### DIRECTIONS FOR THIS TASK
Return every line below in which "before" appears.

### DATASET
>>>

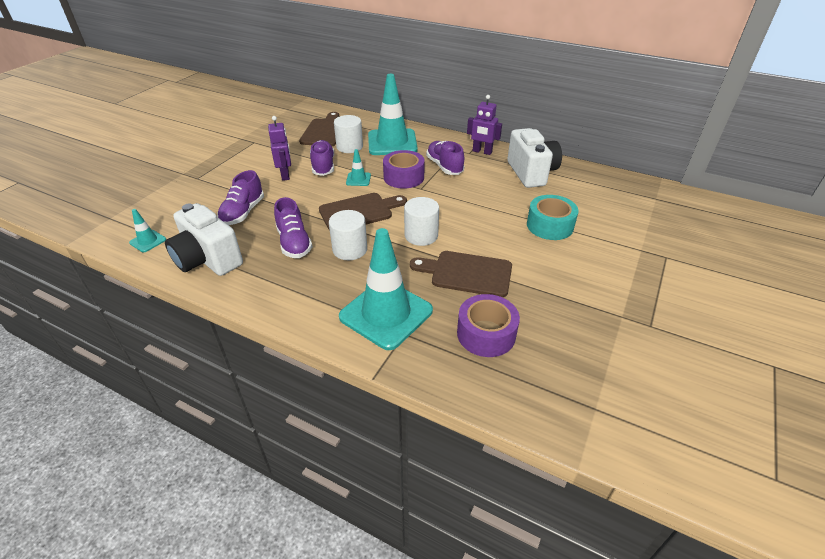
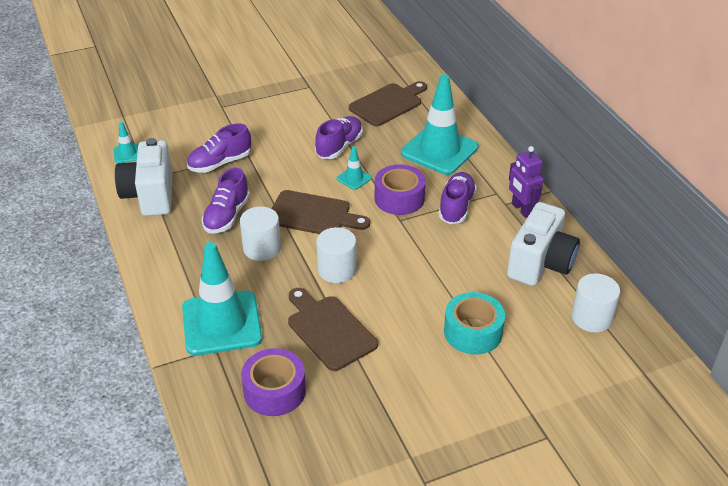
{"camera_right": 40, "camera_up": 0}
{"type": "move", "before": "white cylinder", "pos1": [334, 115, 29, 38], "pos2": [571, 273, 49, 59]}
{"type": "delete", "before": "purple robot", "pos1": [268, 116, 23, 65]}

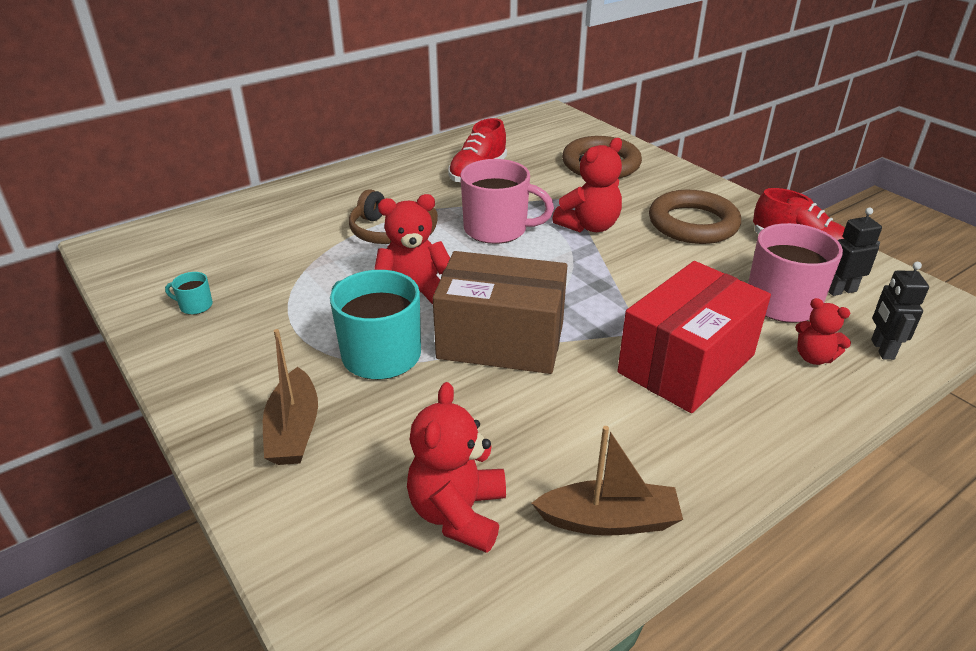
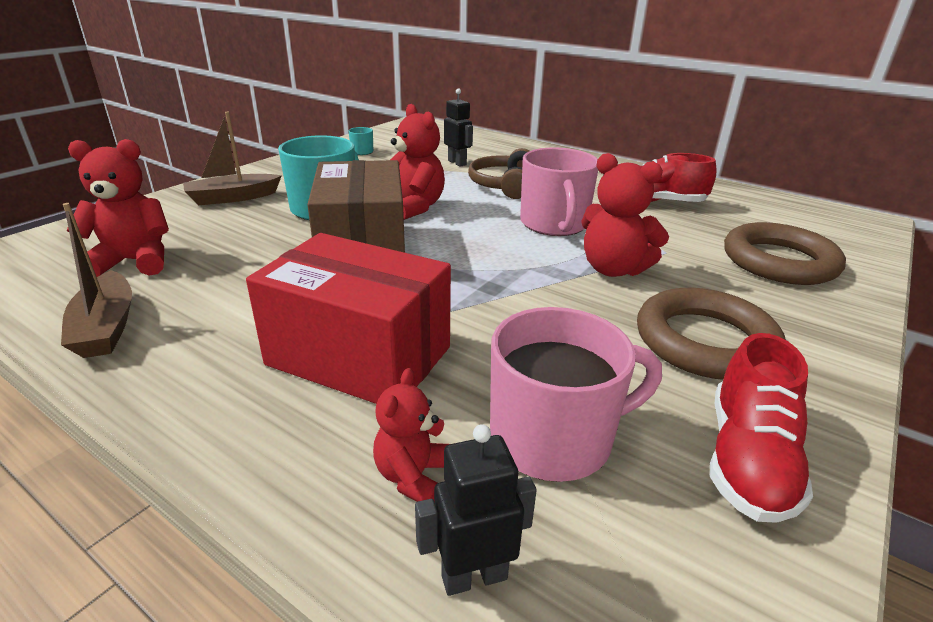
{"camera_right": 70, "camera_up": -5}
{"type": "move", "before": "black robot", "pos1": [828, 208, 54, 88], "pos2": [444, 88, 29, 79]}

<<<

### WRITTEN ANSWER
{"type": "move", "before": "white cylinder", "pos1": [334, 115, 29, 38], "pos2": [571, 273, 49, 59]}
{"type": "delete", "before": "purple robot", "pos1": [268, 116, 23, 65]}
{"type": "move", "before": "black robot", "pos1": [828, 208, 54, 88], "pos2": [444, 88, 29, 79]}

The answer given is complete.